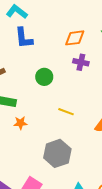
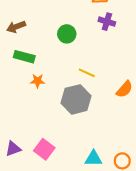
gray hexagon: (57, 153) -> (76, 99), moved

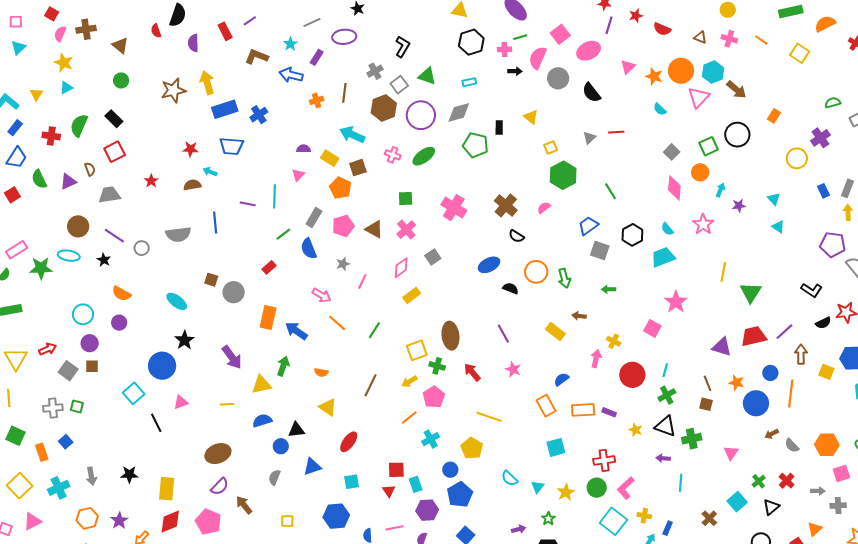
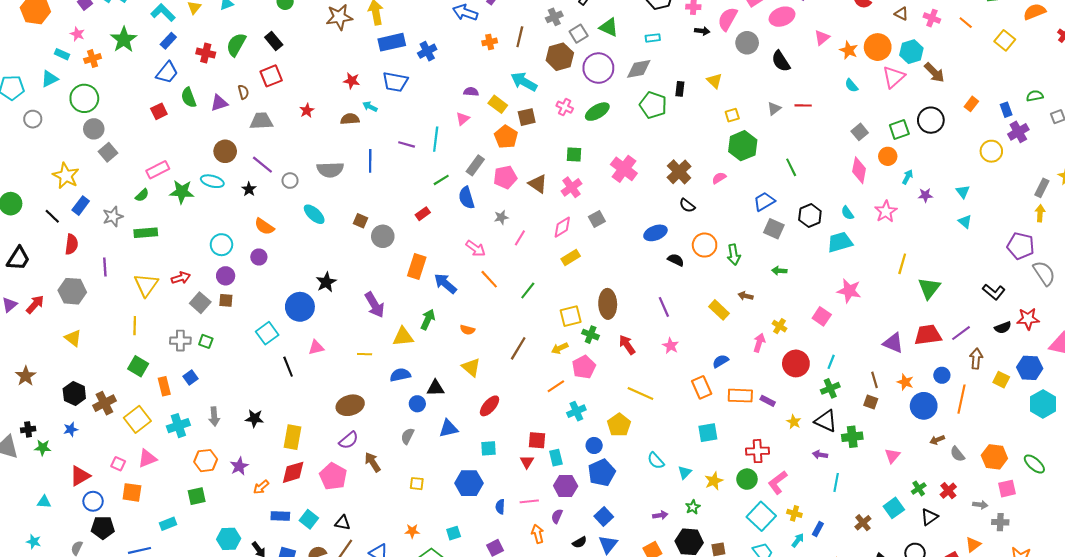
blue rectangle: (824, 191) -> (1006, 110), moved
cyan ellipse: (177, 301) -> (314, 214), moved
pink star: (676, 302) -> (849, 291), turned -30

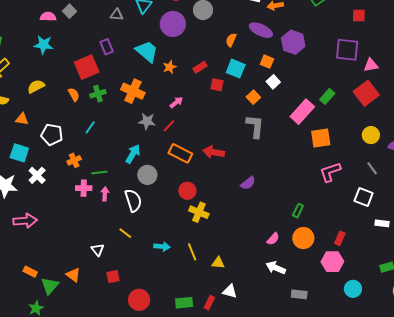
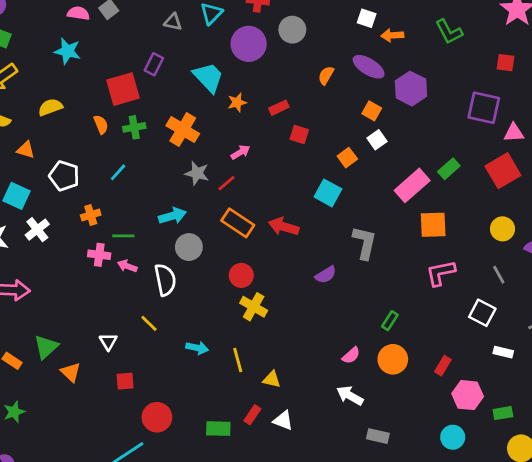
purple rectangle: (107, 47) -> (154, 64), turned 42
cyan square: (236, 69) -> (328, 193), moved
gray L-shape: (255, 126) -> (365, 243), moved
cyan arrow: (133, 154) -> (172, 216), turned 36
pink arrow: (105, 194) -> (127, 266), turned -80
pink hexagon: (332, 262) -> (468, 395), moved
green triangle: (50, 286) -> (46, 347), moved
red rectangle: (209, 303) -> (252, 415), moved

::::::::::

(What to work on): Write out, please, the lines of the listing above from the one with "pink star: (676, 302)" through the very last, exactly as given and with no pictures.

(Written response):
pink star: (676, 302) -> (849, 291), turned -30

purple rectangle: (107, 47) -> (154, 64), turned 42
cyan square: (236, 69) -> (328, 193), moved
gray L-shape: (255, 126) -> (365, 243), moved
cyan arrow: (133, 154) -> (172, 216), turned 36
pink arrow: (105, 194) -> (127, 266), turned -80
pink hexagon: (332, 262) -> (468, 395), moved
green triangle: (50, 286) -> (46, 347), moved
red rectangle: (209, 303) -> (252, 415), moved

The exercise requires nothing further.